▶ **Assignment**
Return only that part of the material below which starts with the line containing "red brick H2:H4" and goes on through the line containing "white brick K19", restated exactly.

(Entries shown)

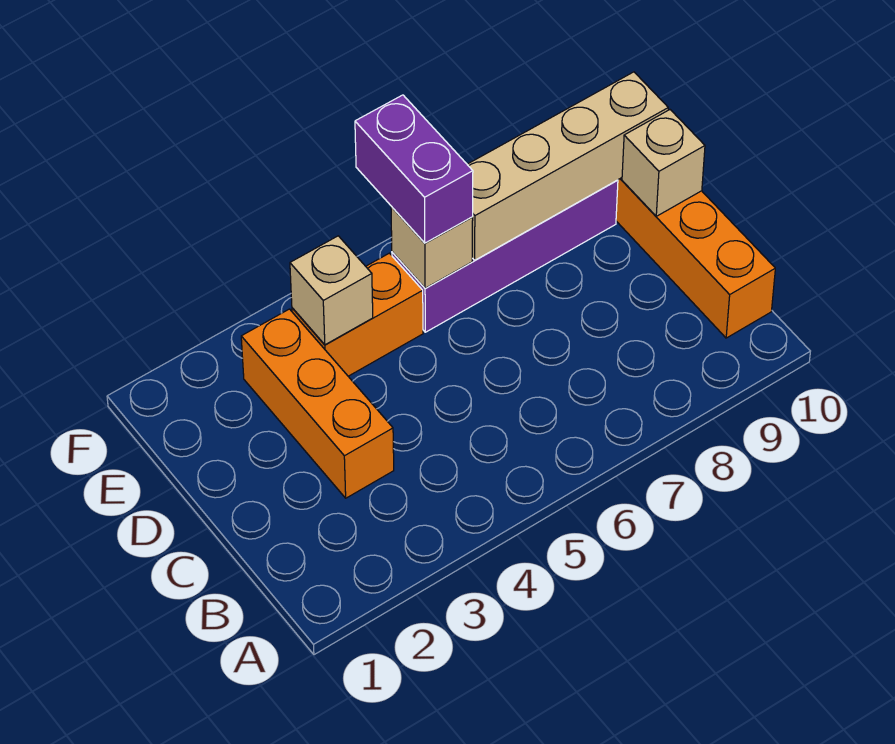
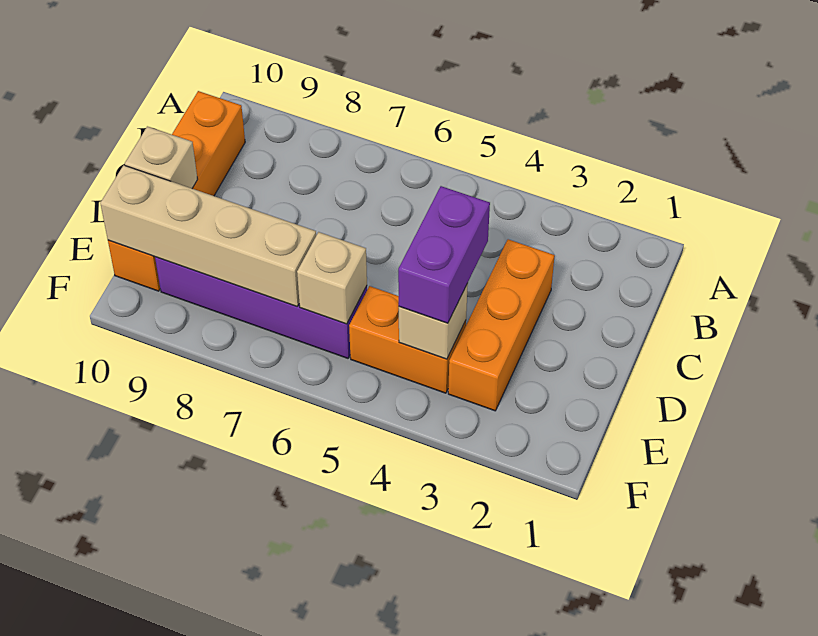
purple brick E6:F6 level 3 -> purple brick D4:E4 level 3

(End Entries shown)
(Entries shown)

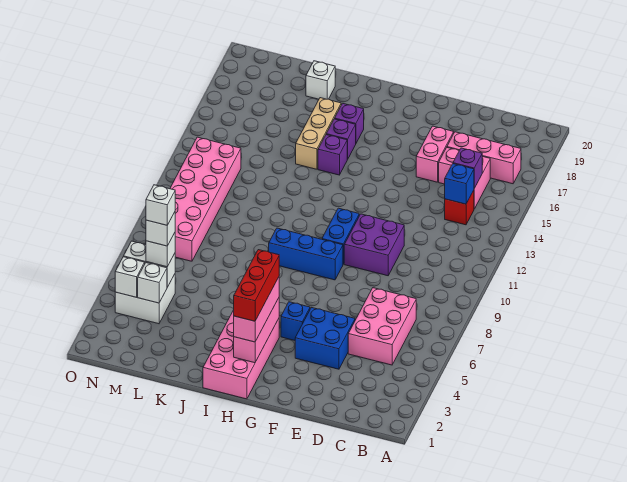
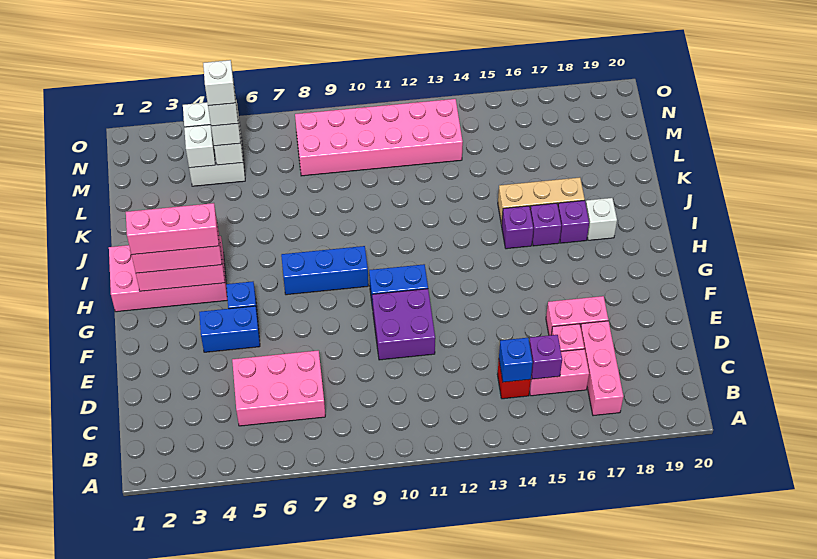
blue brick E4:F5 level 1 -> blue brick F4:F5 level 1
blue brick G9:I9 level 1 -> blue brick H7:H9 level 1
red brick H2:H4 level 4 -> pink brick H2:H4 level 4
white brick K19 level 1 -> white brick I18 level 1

(End Entries shown)

▶ **Output of the task**
red brick H2:H4 level 4 -> pink brick H2:H4 level 4
white brick K19 level 1 -> white brick I18 level 1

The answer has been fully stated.